+++ ENTRIES PROVIDED +++

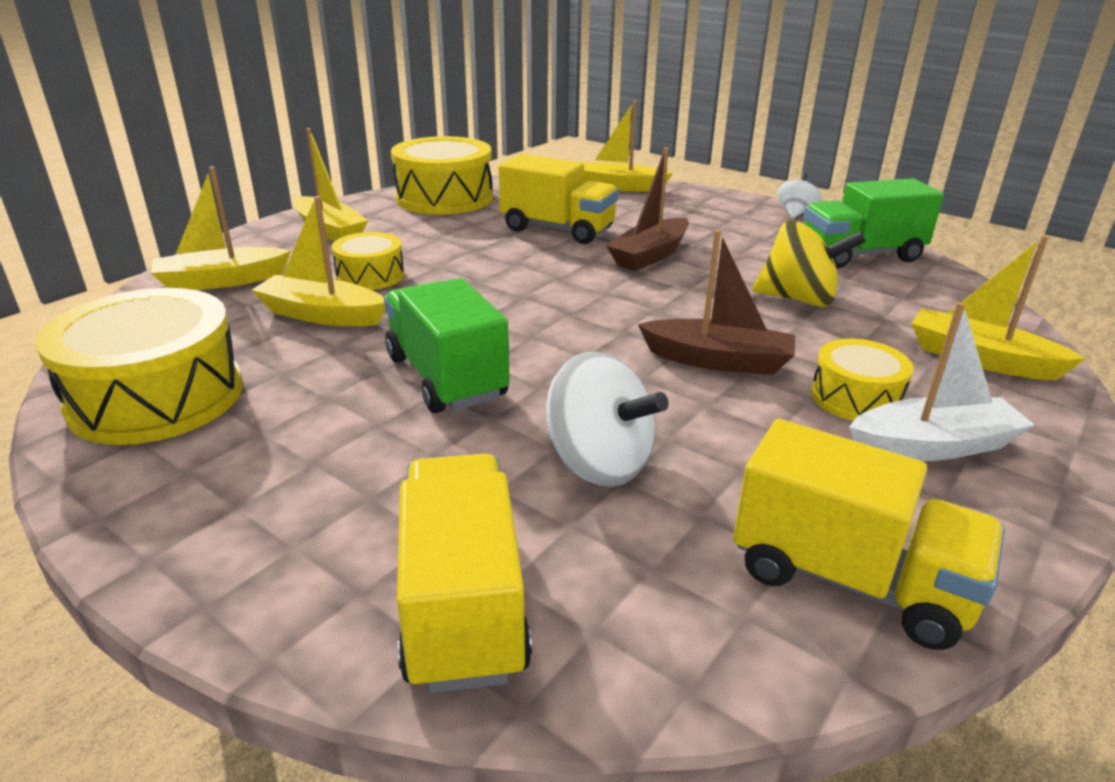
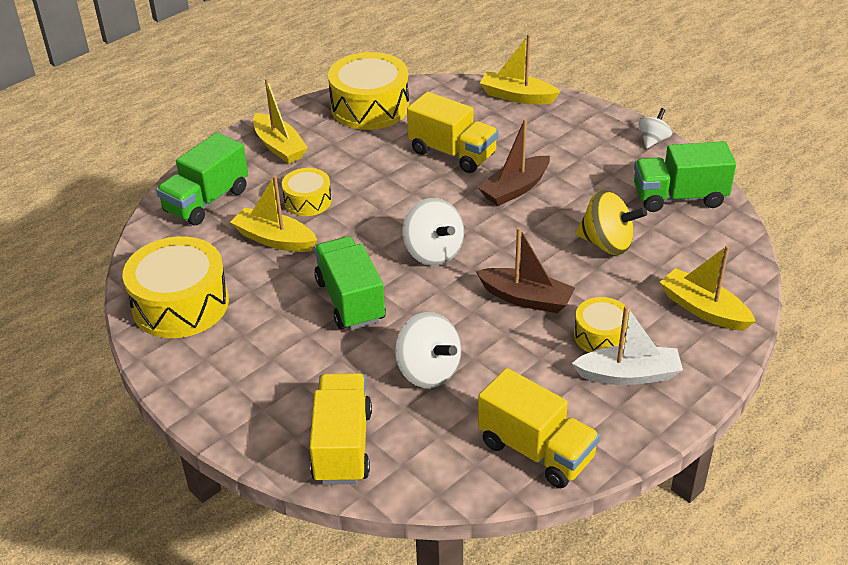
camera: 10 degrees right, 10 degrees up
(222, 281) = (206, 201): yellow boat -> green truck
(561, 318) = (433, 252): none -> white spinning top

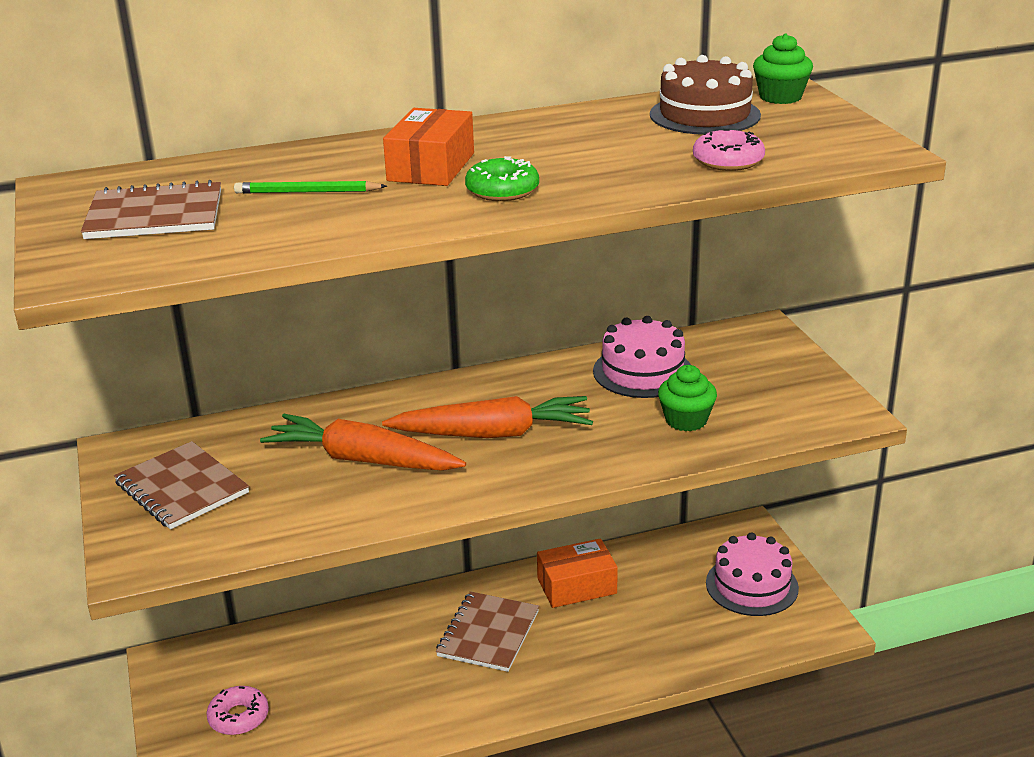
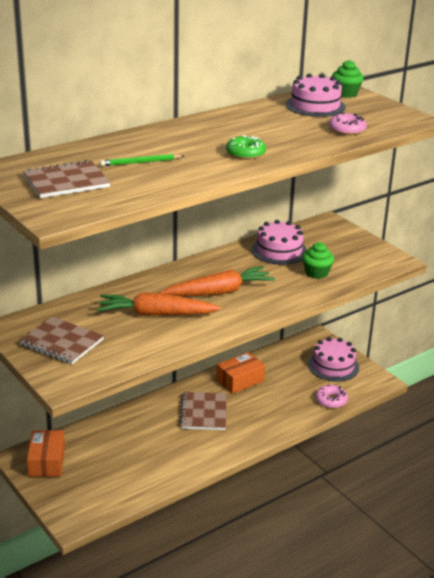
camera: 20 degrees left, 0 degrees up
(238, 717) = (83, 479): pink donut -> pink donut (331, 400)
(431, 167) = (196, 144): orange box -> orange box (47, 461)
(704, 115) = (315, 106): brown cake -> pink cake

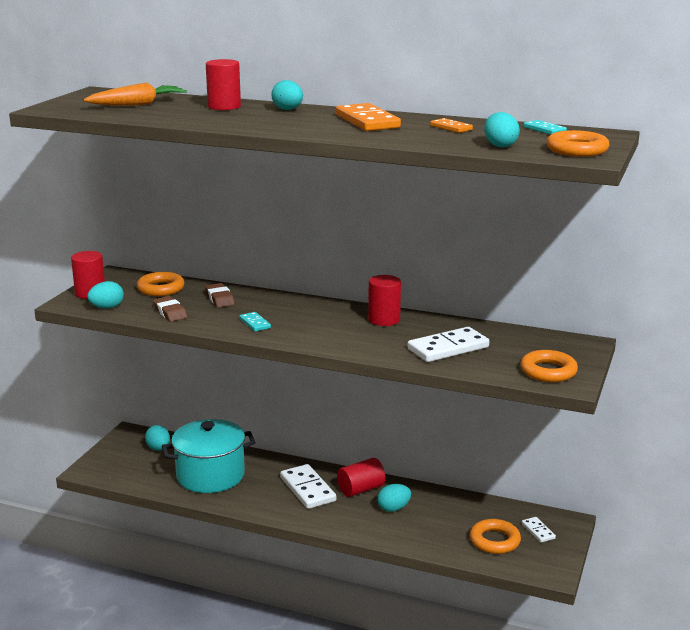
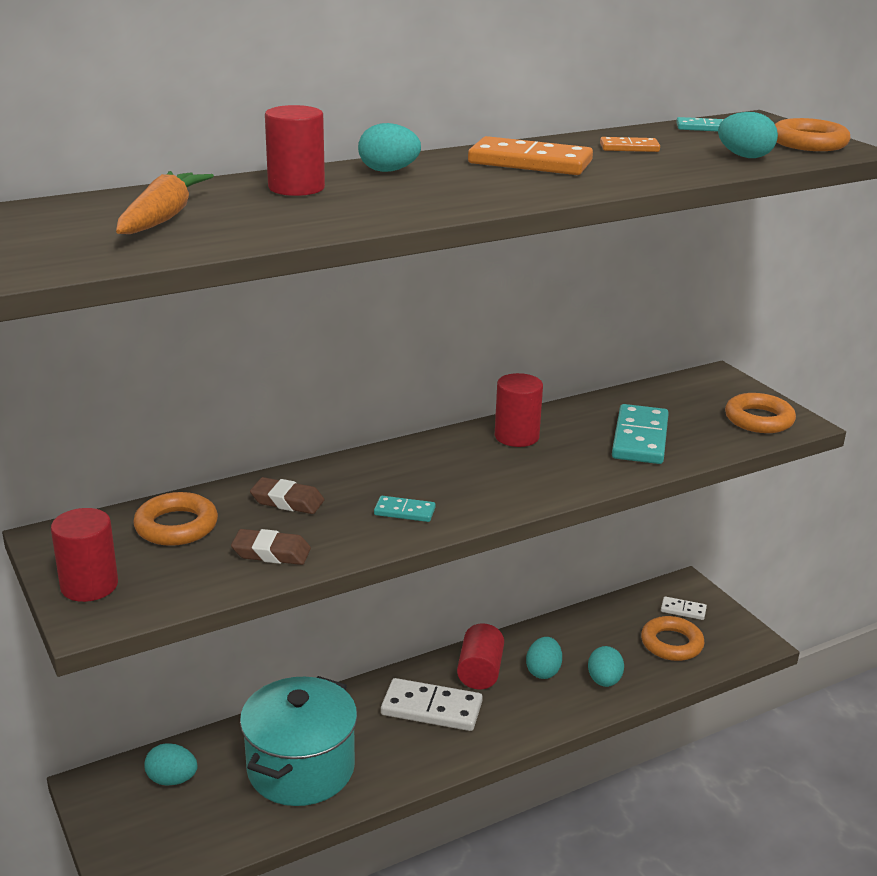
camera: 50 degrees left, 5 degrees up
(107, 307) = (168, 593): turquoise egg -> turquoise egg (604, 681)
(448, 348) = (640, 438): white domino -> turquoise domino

+++
+++ ENTRIES PROVIDED +++

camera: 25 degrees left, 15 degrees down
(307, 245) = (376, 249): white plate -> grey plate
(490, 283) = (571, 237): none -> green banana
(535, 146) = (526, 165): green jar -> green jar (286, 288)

+++
+++ ENTRIES PROVIDED +++

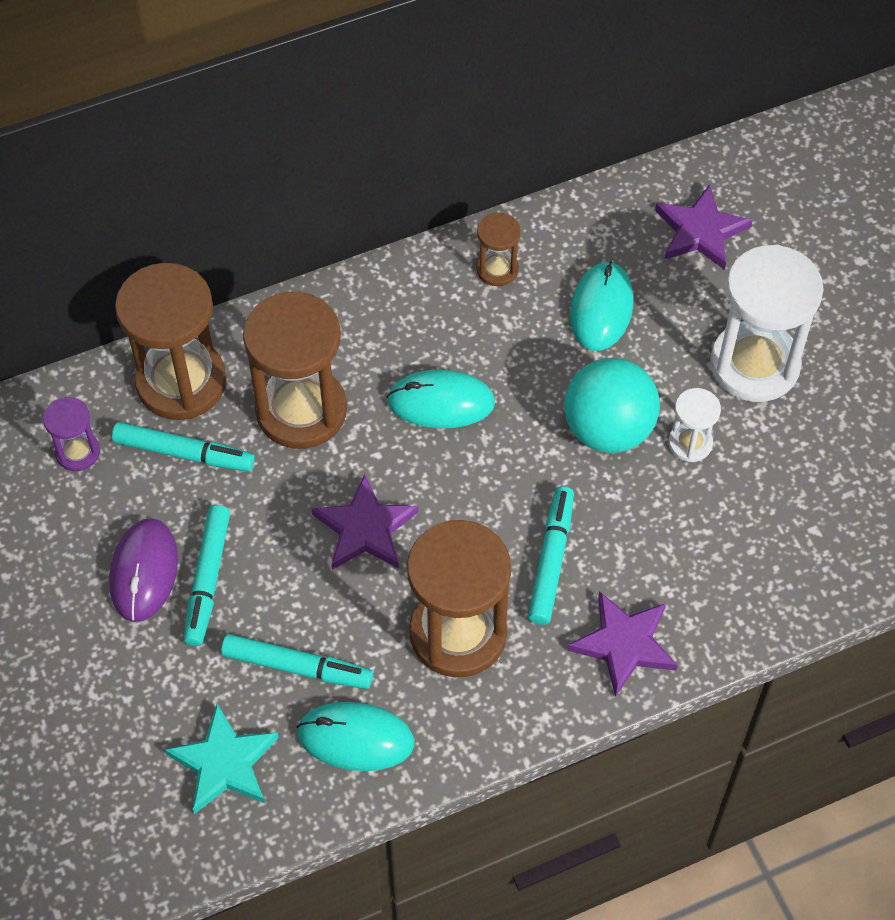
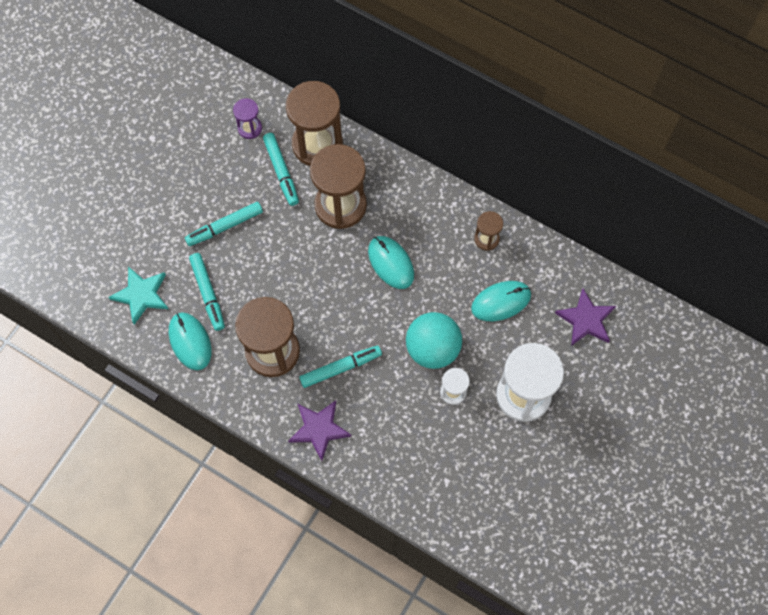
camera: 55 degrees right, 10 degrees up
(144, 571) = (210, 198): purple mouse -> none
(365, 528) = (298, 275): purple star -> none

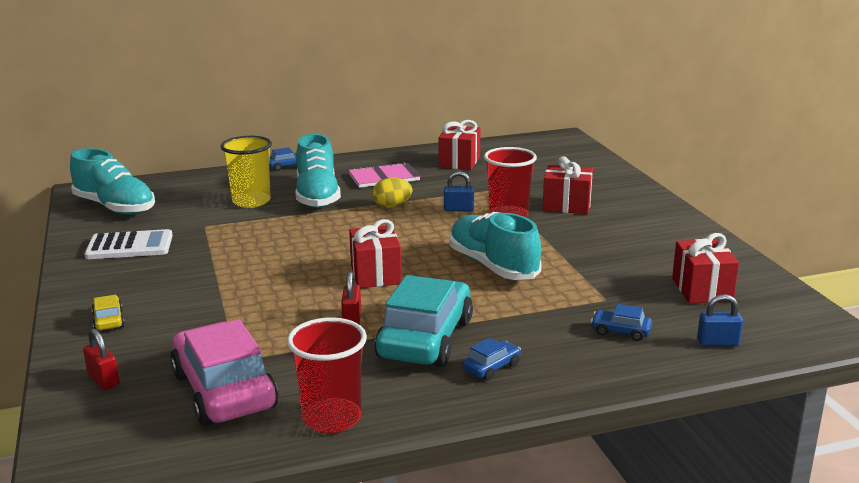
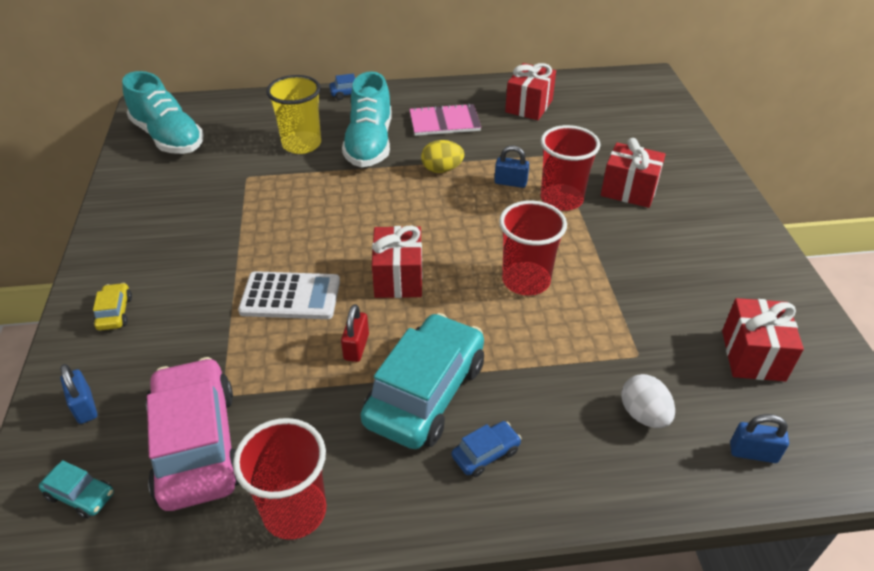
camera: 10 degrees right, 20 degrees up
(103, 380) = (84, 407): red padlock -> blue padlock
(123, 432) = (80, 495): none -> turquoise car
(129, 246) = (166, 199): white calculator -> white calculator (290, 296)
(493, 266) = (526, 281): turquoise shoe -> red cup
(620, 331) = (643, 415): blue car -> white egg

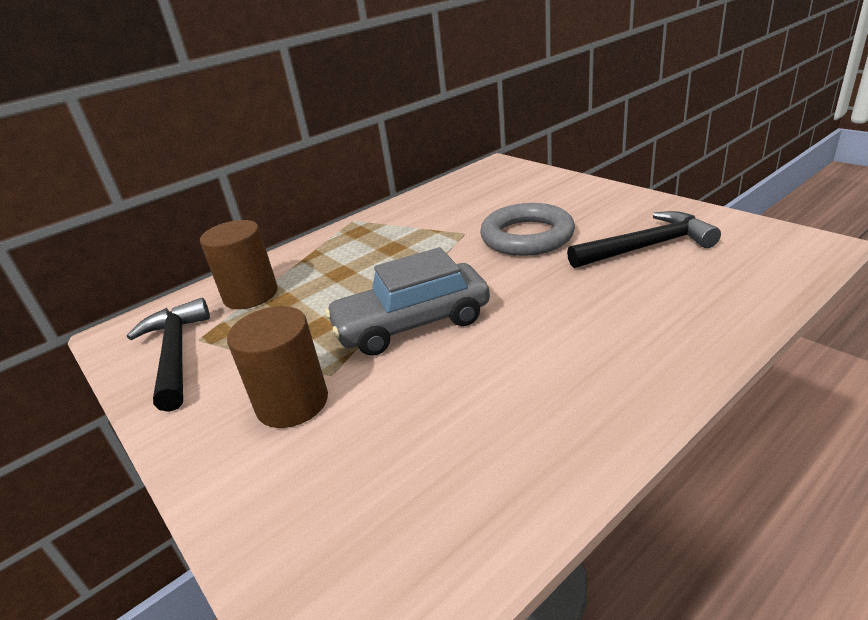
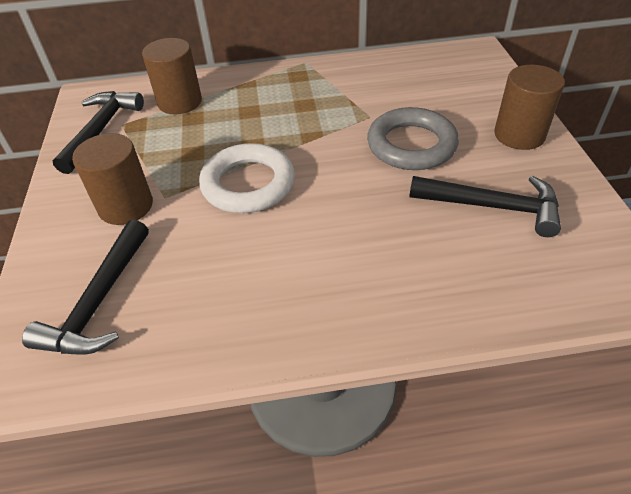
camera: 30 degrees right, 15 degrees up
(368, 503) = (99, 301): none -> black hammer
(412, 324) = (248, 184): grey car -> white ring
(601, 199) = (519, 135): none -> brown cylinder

+++

PROBLEM DETAILS >> In the listing above, find the line with "camera: 20 degrees left, 0 degrees up" and the line with "(448, 348) = (640, 438): white". Copy both of them and every line between, exactly, but not the pictures.

SOLUTION TO THE PROBLEM >>
camera: 20 degrees left, 0 degrees up
(238, 717) = (83, 479): pink donut -> pink donut (331, 400)
(431, 167) = (196, 144): orange box -> orange box (47, 461)
(704, 115) = (315, 106): brown cake -> pink cake

camera: 50 degrees left, 5 degrees up
(107, 307) = (168, 593): turquoise egg -> turquoise egg (604, 681)
(448, 348) = (640, 438): white domino -> turquoise domino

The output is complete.